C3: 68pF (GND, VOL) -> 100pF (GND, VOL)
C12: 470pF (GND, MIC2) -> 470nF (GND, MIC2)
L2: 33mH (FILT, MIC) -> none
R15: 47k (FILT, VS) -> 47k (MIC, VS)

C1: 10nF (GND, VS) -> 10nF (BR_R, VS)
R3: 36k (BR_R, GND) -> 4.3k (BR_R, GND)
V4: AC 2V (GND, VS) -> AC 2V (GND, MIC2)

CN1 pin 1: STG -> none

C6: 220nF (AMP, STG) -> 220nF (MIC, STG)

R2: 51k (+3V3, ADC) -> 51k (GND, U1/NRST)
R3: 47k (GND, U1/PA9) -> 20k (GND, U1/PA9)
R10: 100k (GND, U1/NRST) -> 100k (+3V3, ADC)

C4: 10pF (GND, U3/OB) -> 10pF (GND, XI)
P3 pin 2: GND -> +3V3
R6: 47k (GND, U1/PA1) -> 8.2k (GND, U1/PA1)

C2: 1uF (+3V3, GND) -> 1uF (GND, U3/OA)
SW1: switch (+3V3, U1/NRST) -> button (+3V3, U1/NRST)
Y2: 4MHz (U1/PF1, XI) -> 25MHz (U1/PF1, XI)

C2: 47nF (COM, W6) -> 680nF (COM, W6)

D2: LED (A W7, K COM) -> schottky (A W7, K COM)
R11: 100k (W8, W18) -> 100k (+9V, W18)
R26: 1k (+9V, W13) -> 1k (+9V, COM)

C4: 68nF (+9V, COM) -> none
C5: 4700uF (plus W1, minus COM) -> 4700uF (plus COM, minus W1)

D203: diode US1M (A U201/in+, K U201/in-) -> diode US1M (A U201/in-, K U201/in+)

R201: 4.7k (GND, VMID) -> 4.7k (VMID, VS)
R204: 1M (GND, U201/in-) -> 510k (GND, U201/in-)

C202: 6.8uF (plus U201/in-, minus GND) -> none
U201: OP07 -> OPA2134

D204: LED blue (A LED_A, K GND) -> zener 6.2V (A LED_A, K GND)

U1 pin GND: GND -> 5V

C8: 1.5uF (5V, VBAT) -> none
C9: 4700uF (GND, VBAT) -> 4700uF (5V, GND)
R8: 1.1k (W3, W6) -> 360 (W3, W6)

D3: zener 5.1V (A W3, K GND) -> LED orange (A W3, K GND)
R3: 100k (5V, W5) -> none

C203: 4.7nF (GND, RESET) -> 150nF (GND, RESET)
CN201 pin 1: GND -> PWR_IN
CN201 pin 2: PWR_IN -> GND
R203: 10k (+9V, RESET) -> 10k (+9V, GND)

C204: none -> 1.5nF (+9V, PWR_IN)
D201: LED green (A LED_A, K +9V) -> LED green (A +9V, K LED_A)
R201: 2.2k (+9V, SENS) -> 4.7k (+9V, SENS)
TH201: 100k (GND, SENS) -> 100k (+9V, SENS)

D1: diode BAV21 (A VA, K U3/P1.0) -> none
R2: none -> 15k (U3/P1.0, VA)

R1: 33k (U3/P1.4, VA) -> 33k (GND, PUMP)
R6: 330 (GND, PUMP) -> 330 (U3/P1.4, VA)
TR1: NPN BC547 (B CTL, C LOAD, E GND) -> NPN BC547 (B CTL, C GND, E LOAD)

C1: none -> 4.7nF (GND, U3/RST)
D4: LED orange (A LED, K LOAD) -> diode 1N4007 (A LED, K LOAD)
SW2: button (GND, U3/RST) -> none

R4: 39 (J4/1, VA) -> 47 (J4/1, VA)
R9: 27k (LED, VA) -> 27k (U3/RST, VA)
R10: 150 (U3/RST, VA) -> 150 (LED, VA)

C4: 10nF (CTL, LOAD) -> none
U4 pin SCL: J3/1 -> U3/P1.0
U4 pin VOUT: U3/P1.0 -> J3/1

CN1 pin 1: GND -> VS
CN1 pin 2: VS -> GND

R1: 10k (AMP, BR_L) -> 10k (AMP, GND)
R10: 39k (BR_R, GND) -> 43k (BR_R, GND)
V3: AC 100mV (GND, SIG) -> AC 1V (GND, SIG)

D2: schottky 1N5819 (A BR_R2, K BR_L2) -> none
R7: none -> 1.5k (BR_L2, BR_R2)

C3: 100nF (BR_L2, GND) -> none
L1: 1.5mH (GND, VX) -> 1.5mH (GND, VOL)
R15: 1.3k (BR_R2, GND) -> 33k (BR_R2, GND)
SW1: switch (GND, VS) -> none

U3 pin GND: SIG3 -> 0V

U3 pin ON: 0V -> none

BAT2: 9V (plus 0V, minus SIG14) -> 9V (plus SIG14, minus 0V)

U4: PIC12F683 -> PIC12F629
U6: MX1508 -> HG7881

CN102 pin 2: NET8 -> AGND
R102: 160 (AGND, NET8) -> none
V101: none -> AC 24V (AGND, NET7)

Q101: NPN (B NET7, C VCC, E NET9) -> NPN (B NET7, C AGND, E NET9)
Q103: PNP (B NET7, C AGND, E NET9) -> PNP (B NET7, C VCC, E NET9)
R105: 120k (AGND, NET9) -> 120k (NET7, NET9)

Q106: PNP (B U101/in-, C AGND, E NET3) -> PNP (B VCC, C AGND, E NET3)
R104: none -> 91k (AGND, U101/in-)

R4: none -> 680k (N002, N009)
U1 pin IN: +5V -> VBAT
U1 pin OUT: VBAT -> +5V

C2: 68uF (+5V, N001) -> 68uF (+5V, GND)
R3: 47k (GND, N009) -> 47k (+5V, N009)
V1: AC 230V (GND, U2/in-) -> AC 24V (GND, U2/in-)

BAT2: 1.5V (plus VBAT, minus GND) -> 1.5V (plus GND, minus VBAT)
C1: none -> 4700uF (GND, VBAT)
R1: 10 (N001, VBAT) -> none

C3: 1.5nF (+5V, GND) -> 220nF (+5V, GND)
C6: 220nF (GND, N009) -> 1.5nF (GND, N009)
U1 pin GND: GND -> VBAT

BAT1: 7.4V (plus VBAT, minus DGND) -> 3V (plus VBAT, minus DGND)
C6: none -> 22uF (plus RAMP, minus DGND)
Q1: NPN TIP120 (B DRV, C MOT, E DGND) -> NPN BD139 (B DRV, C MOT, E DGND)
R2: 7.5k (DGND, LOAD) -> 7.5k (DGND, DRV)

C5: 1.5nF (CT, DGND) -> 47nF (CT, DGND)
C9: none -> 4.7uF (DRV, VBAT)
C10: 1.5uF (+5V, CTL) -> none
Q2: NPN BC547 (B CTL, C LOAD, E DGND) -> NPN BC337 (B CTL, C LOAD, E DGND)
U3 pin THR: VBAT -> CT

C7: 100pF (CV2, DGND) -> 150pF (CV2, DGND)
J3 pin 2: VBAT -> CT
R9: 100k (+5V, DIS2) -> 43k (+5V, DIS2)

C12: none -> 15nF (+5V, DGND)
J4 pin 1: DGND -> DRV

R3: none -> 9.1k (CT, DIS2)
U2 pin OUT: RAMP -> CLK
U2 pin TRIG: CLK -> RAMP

* [Required work]:
Scan the entries for the word "PUMP". Report each line that has it.

* [Task response]:
R1: 33k (U3/P1.4, VA) -> 33k (GND, PUMP)
R6: 330 (GND, PUMP) -> 330 (U3/P1.4, VA)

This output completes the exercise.